* Directions for this task *
Everything in the listing below should be repeated exactly, apart from the pictures.

* Provided data *
····················
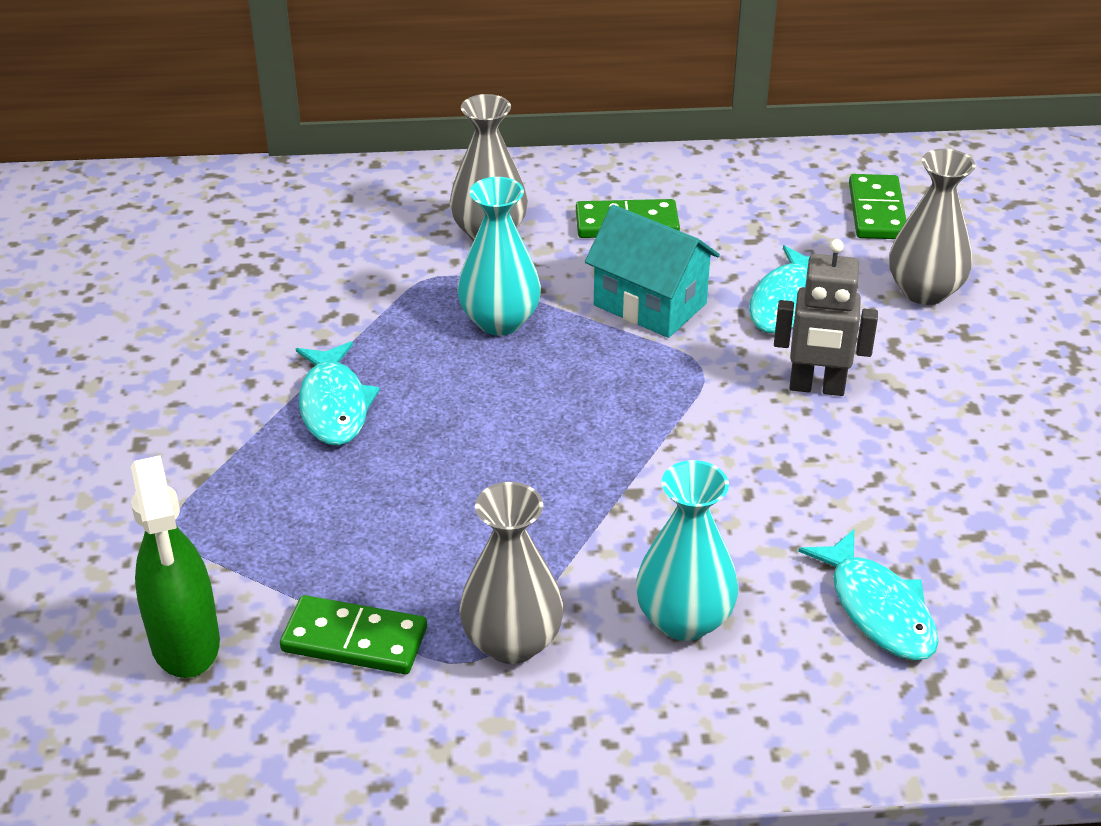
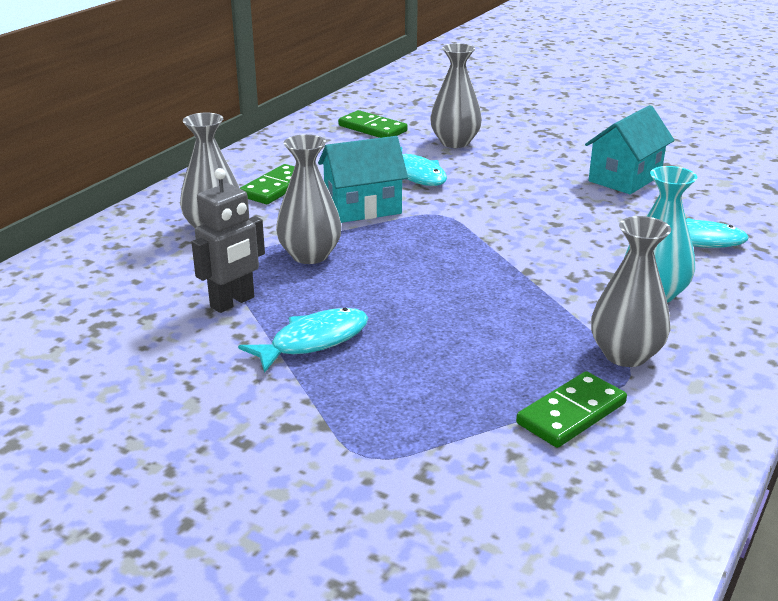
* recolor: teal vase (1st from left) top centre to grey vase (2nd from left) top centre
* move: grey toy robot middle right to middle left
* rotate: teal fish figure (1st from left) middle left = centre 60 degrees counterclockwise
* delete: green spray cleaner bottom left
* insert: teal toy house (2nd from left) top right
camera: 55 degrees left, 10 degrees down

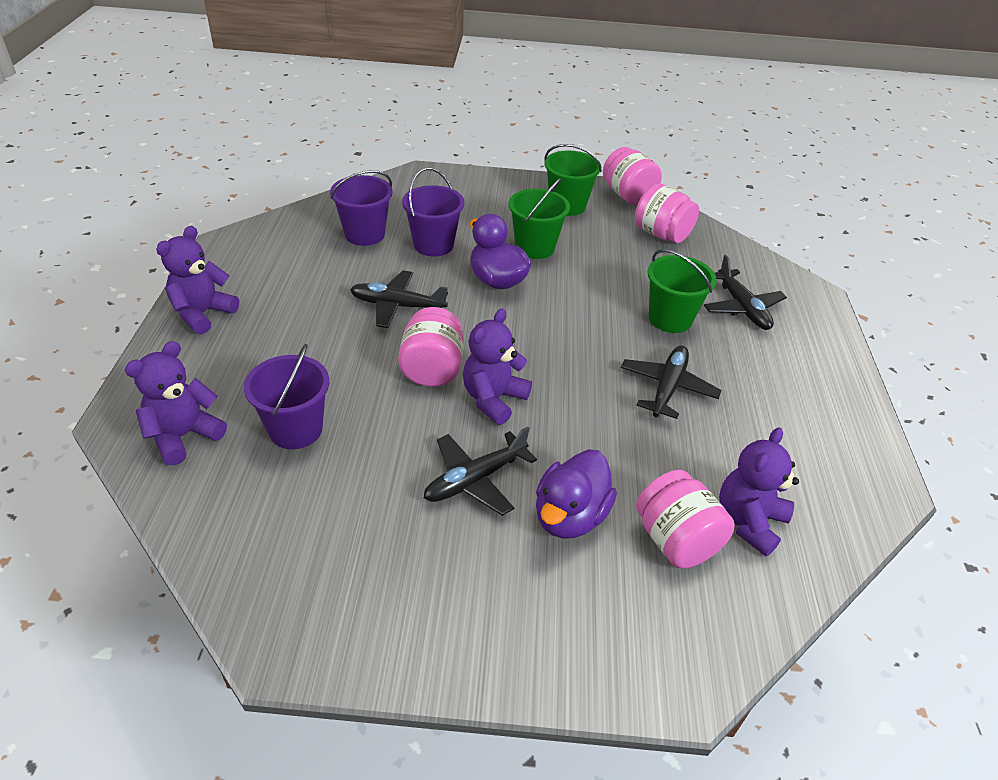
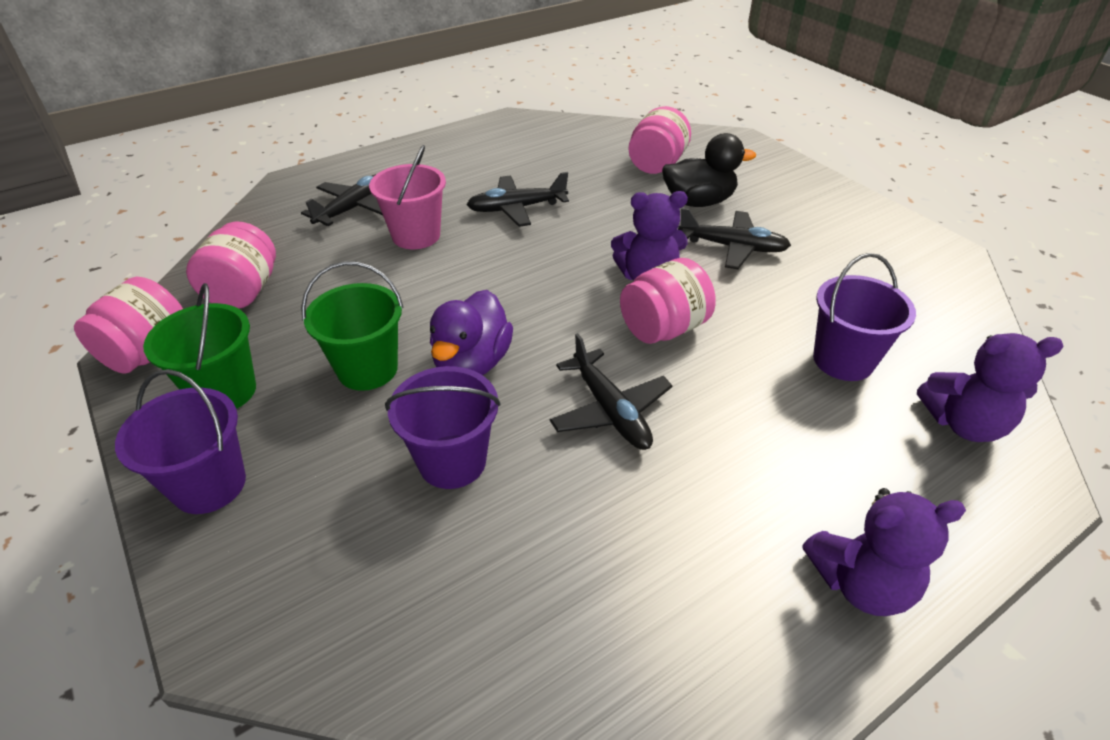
* move: purple bucket (2nd from left in the first image) top centre to purple bucket (1st from left) middle left
* recolor: green bucket (3rd from left) middle right to rose-pink bucket top centre
* delete: purple stuffed bear (4th from left) middle right
* recolor: purple duck (2nd from left) centre to jet-black duck top centre
camera: 125 degrees left, 0 degrees up

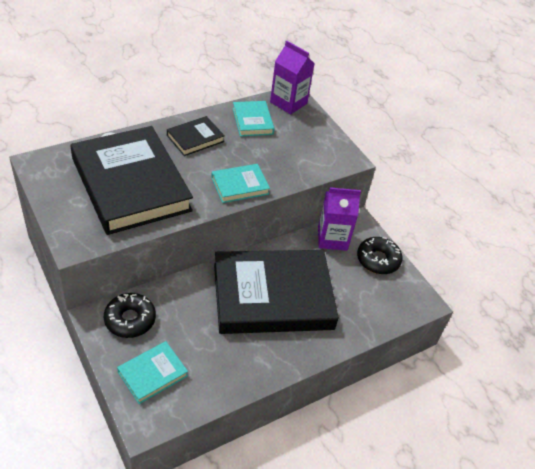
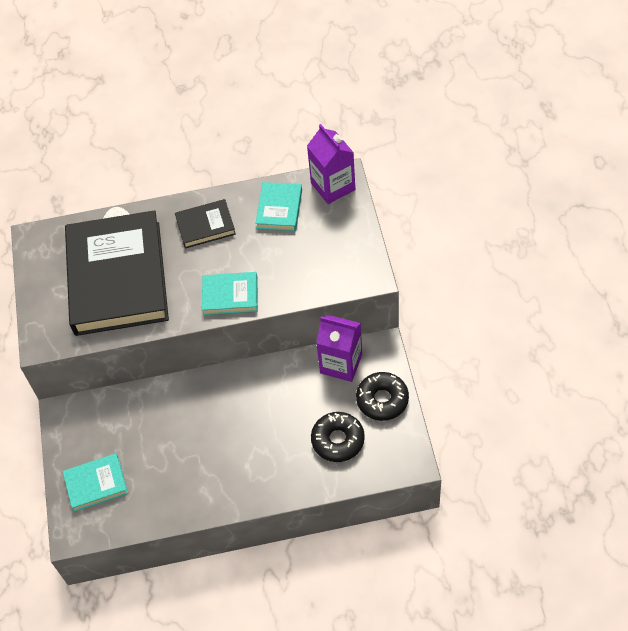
* delete: jet-black book (3rd from left) centre
* move: jet-black glazed donut (1st from left) bottom left to bottom centre
camera: 30 degrees right, 10 degrees up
····················
* Problem solution *
* recolor: teal vase (1st from left) top centre to grey vase (2nd from left) top centre
* move: grey toy robot middle right to middle left
* rotate: teal fish figure (1st from left) middle left = centre 60 degrees counterclockwise
* delete: green spray cleaner bottom left
* insert: teal toy house (2nd from left) top right
camera: 55 degrees left, 10 degrees down

* move: purple bucket (2nd from left in the first image) top centre to purple bucket (1st from left) middle left
* recolor: green bucket (3rd from left) middle right to rose-pink bucket top centre
* delete: purple stuffed bear (4th from left) middle right
* recolor: purple duck (2nd from left) centre to jet-black duck top centre
camera: 125 degrees left, 0 degrees up

* delete: jet-black book (3rd from left) centre
* move: jet-black glazed donut (1st from left) bottom left to bottom centre
camera: 30 degrees right, 10 degrees up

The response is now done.